**Task objective:** Output the line that contains "(362, 238) = (401, 145): none -> black fork" and every line after it to the end of the entries, with nothing added or left out.

(Beginning of Data in this exercise)

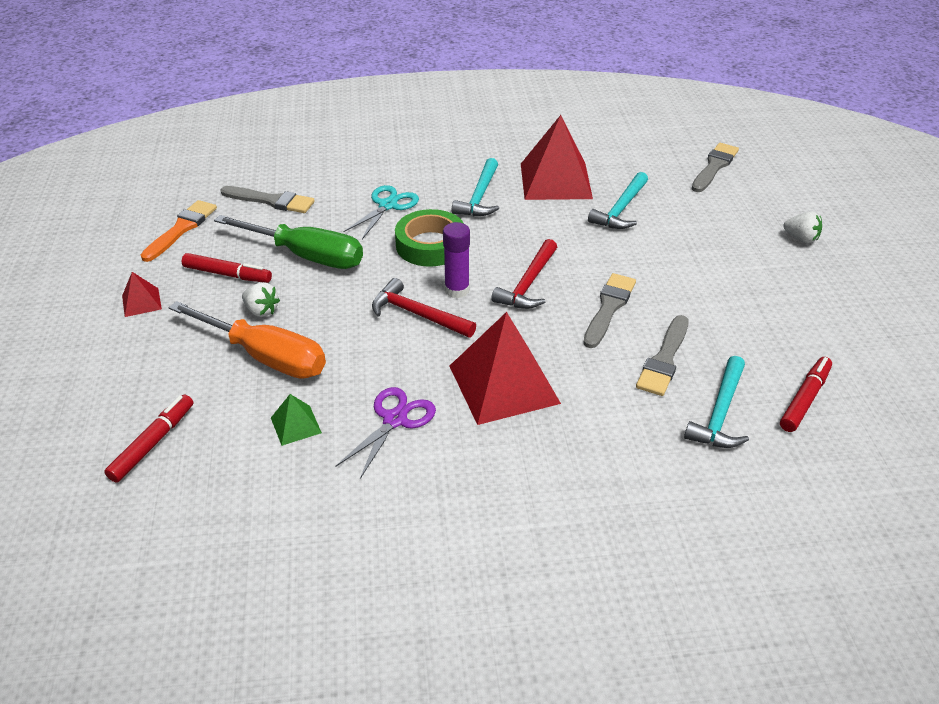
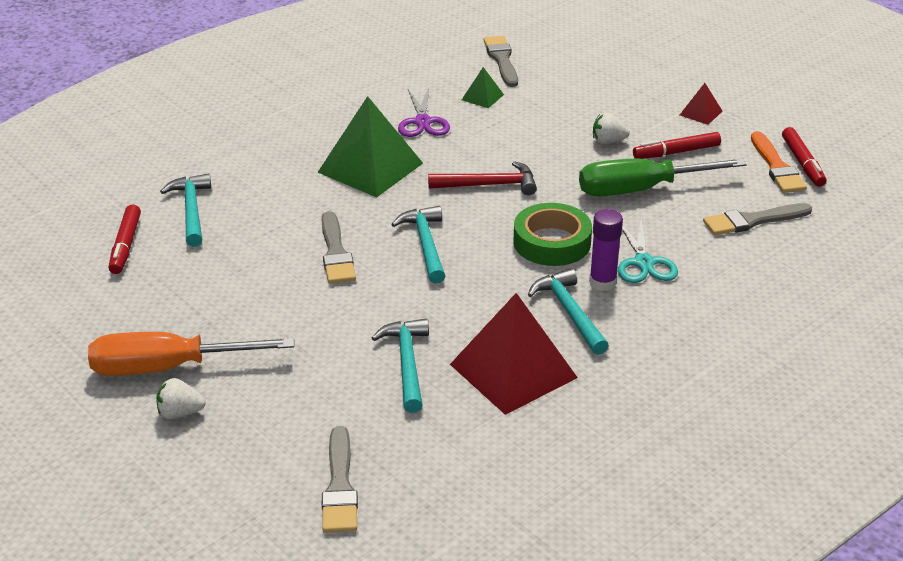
camera: 145 degrees right, 5 degrees down
(153, 443) = (553, 60): red marker -> red marker (802, 163)
(265, 356) = (559, 119): orange screwdriver -> orange screwdriver (169, 367)
(457, 290) = (480, 215): purple glue stick -> purple glue stick (602, 282)
(503, 384) = (370, 167): red pyramid -> green pyramid
(528, 284) = (425, 244): red hammer -> turquoise hammer
(664, 359) = (258, 230): grey brush -> grey brush (501, 60)

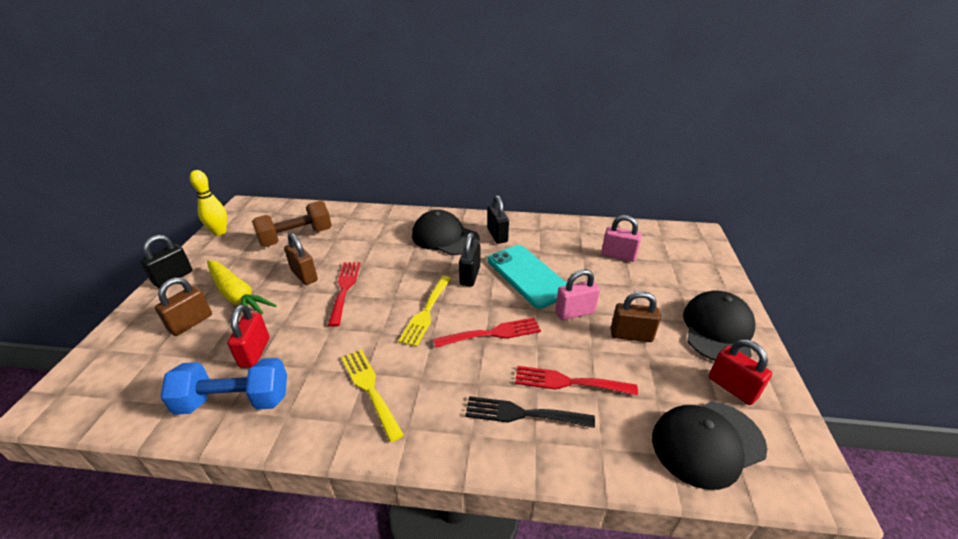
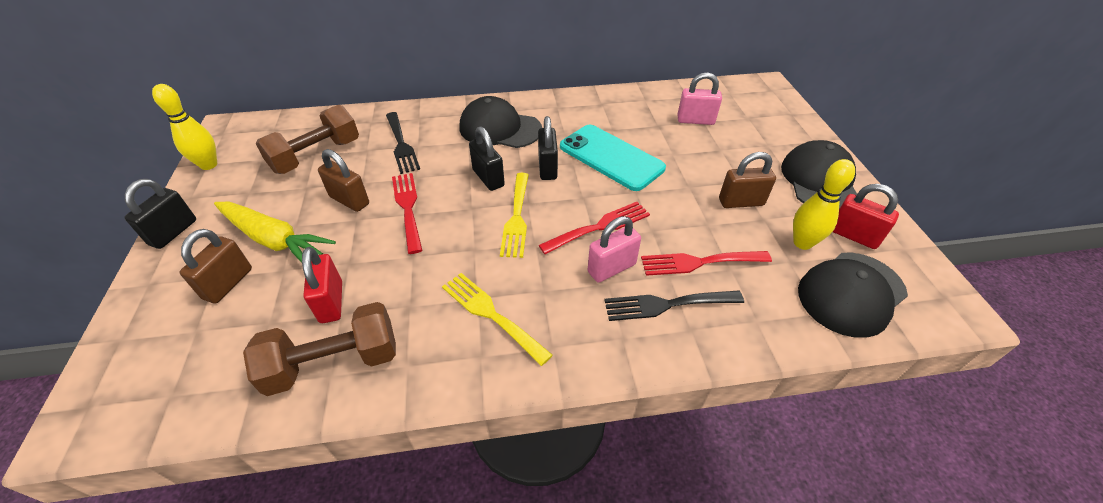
camera: 15 degrees left, 10 degrees up
(235, 401) = (334, 363): blue dumbbell -> brown dumbbell
(362, 238) = (401, 145): none -> black fork
(497, 235) = (558, 117): black padlock -> black padlock (488, 178)
(575, 312) = (676, 189): pink padlock -> pink padlock (611, 268)
(676, 384) = (802, 243): none -> yellow bowling pin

(End of Data in this exercise)

**Task response:**
(362, 238) = (401, 145): none -> black fork
(497, 235) = (558, 117): black padlock -> black padlock (488, 178)
(575, 312) = (676, 189): pink padlock -> pink padlock (611, 268)
(676, 384) = (802, 243): none -> yellow bowling pin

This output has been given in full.